■ Work task
Report each line of the records where "brick" occurs.

(Data to examine begins)

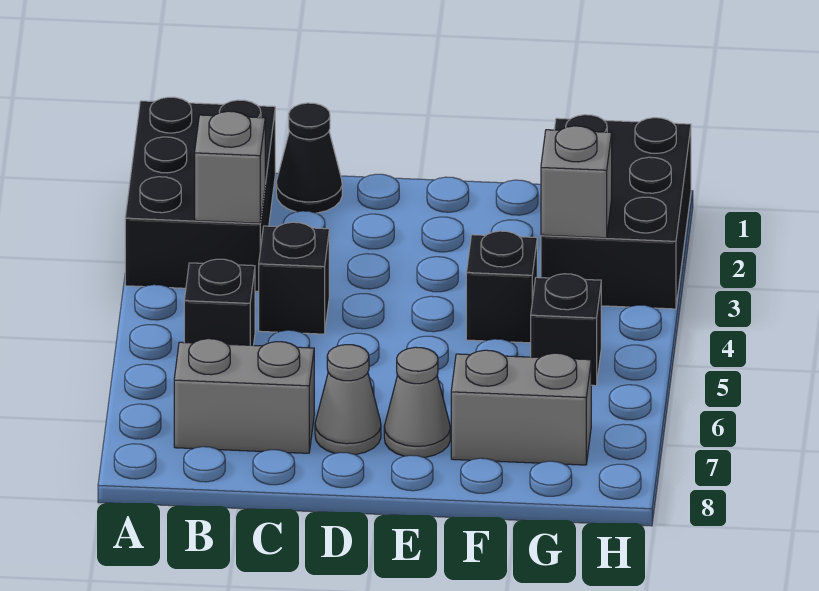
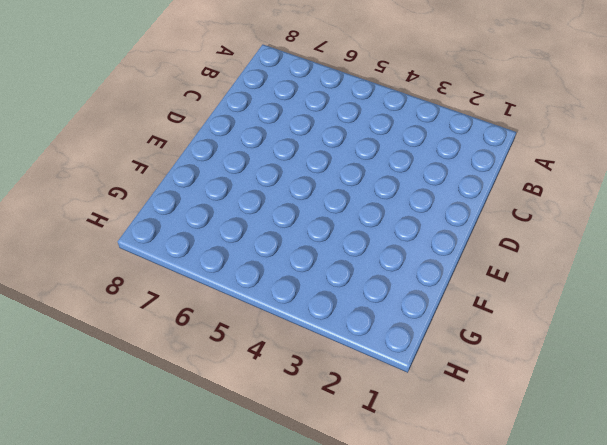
none -> black brick A1:B3 level 1
none -> black brick B5 level 1
none -> grey brick B7:C7 level 1

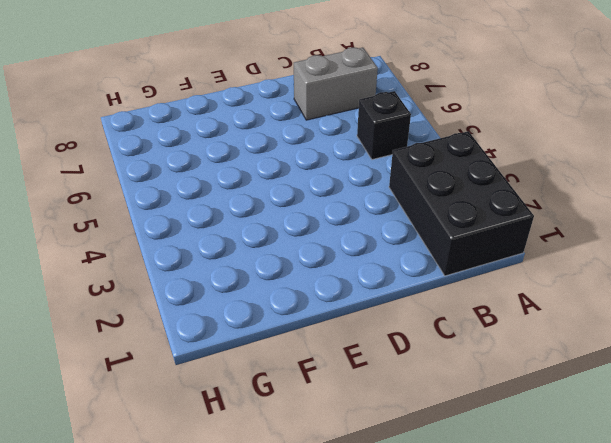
none -> black cone C1 level 1
none -> black brick C4 level 1
none -> grey cone D7 level 1

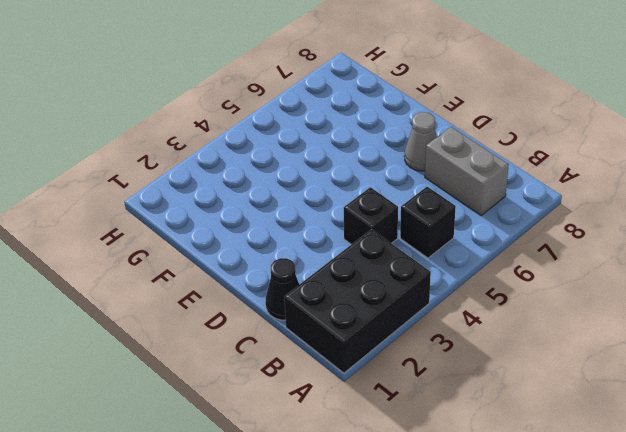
none -> grey cone E7 level 1
none -> black brick F4 level 1
none -> grey brick F7:G7 level 1

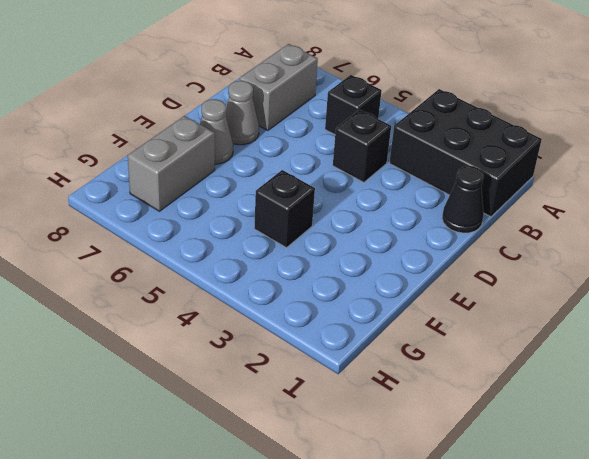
none -> black brick G1:H3 level 1
none -> black brick G5 level 1
none -> grey brick B3 level 2

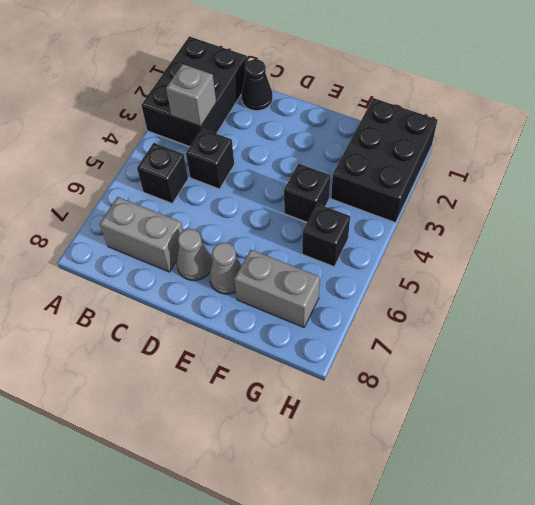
none -> grey brick G3 level 2

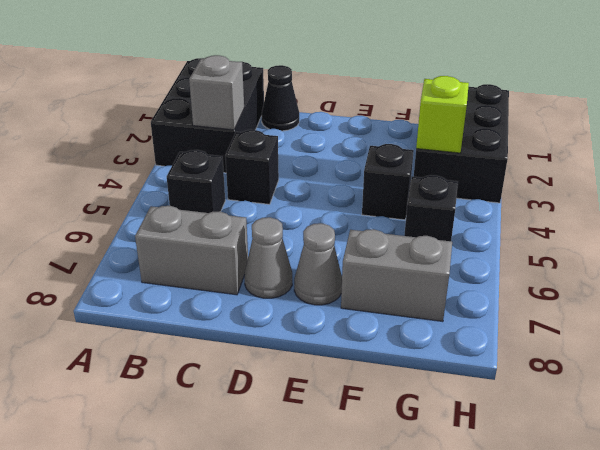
lime brick G3 level 2 -> grey brick G3 level 2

(Data to examine ends)

■ Solution to the exercise
none -> black brick A1:B3 level 1
none -> black brick B5 level 1
none -> grey brick B7:C7 level 1
none -> black brick C4 level 1
none -> black brick F4 level 1
none -> grey brick F7:G7 level 1
none -> black brick G1:H3 level 1
none -> black brick G5 level 1
none -> grey brick B3 level 2
none -> grey brick G3 level 2
lime brick G3 level 2 -> grey brick G3 level 2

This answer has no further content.